▸ **Your objective**
What follows is a set of records. Retype them exactly, leaving out the pictures.

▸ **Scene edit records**
┄┄┄┄┄┄┄┄┄┄
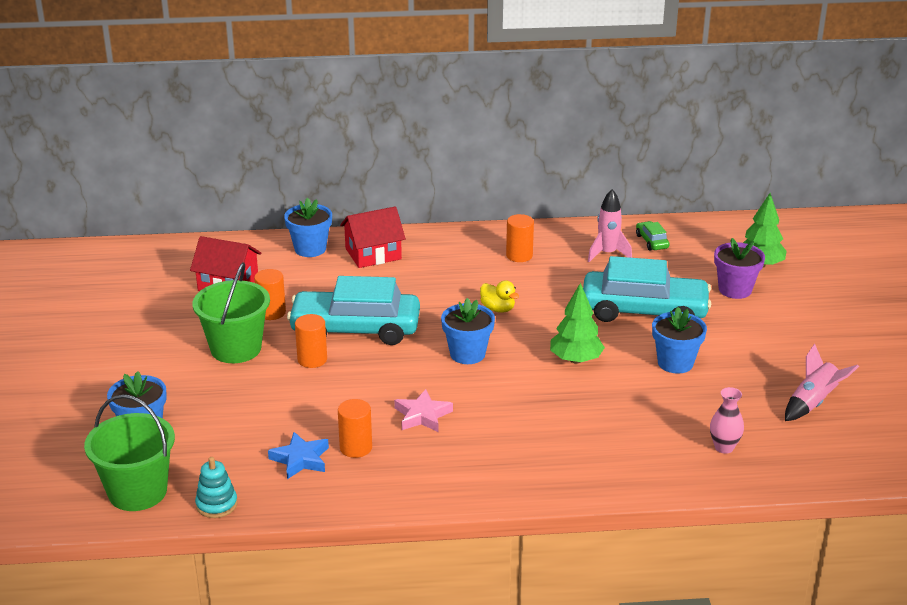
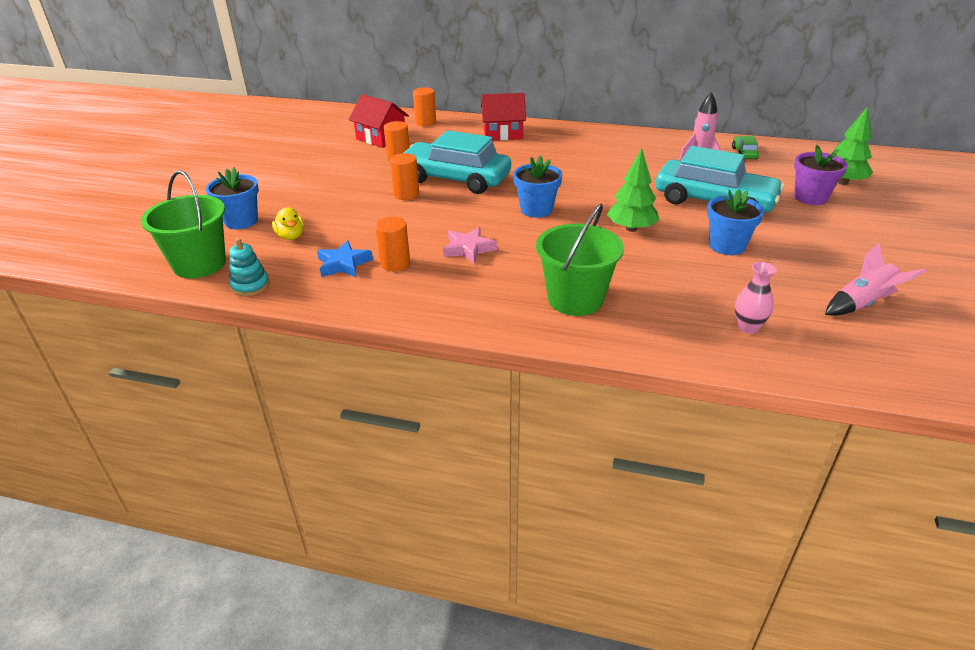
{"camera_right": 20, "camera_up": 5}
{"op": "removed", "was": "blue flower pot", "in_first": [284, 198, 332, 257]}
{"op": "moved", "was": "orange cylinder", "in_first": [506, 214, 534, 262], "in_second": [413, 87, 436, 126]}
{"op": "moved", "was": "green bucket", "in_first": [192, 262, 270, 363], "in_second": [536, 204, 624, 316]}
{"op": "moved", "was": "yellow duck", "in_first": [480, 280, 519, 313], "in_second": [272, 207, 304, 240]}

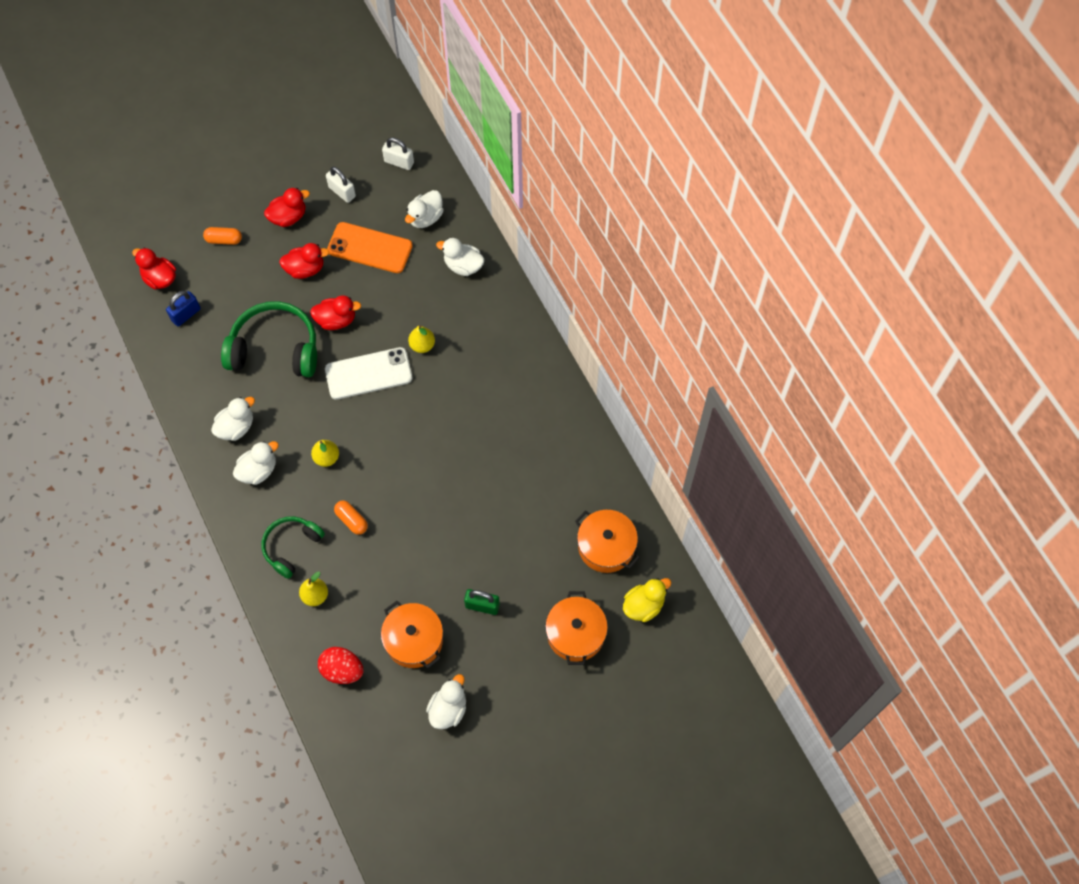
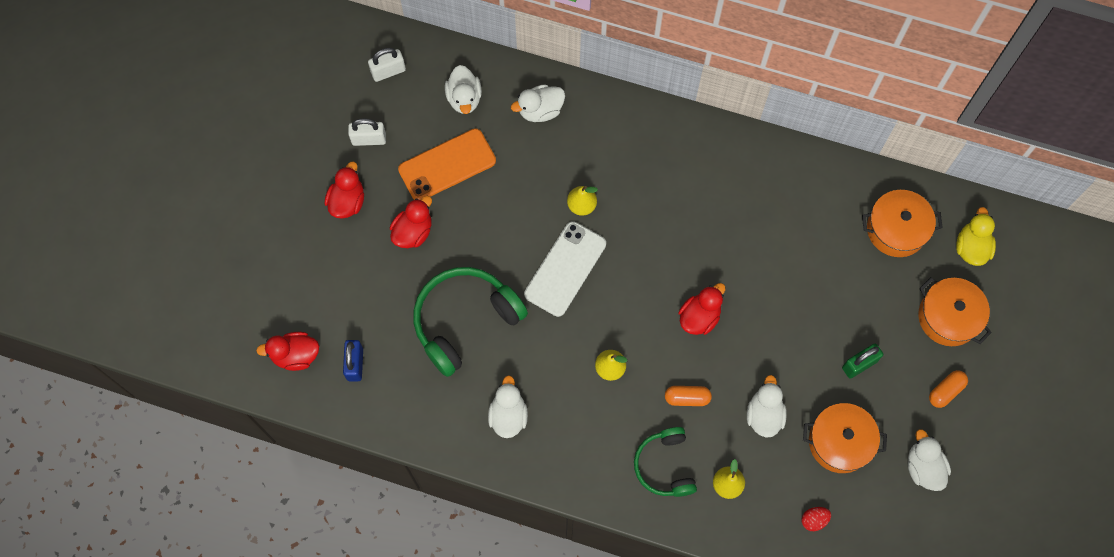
{"camera_right": -45, "camera_up": 5}
{"op": "moved", "was": "orange capsule", "in_first": [203, 227, 242, 245], "in_second": [929, 370, 968, 408]}
{"op": "moved", "was": "red duck", "in_first": [310, 295, 361, 330], "in_second": [678, 283, 725, 335]}
{"op": "moved", "was": "white duck", "in_first": [233, 441, 279, 485], "in_second": [747, 375, 787, 438]}
{"op": "resized", "was": "red egg", "in_first": [318, 647, 363, 684], "in_second": [802, 507, 831, 531], "ratio": 0.58}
┄┄┄┄┄┄┄┄┄┄
▸ **Output of the exercise**
{"camera_right": 20, "camera_up": 5}
{"op": "removed", "was": "blue flower pot", "in_first": [284, 198, 332, 257]}
{"op": "moved", "was": "orange cylinder", "in_first": [506, 214, 534, 262], "in_second": [413, 87, 436, 126]}
{"op": "moved", "was": "green bucket", "in_first": [192, 262, 270, 363], "in_second": [536, 204, 624, 316]}
{"op": "moved", "was": "yellow duck", "in_first": [480, 280, 519, 313], "in_second": [272, 207, 304, 240]}

{"camera_right": -45, "camera_up": 5}
{"op": "moved", "was": "orange capsule", "in_first": [203, 227, 242, 245], "in_second": [929, 370, 968, 408]}
{"op": "moved", "was": "red duck", "in_first": [310, 295, 361, 330], "in_second": [678, 283, 725, 335]}
{"op": "moved", "was": "white duck", "in_first": [233, 441, 279, 485], "in_second": [747, 375, 787, 438]}
{"op": "resized", "was": "red egg", "in_first": [318, 647, 363, 684], "in_second": [802, 507, 831, 531], "ratio": 0.58}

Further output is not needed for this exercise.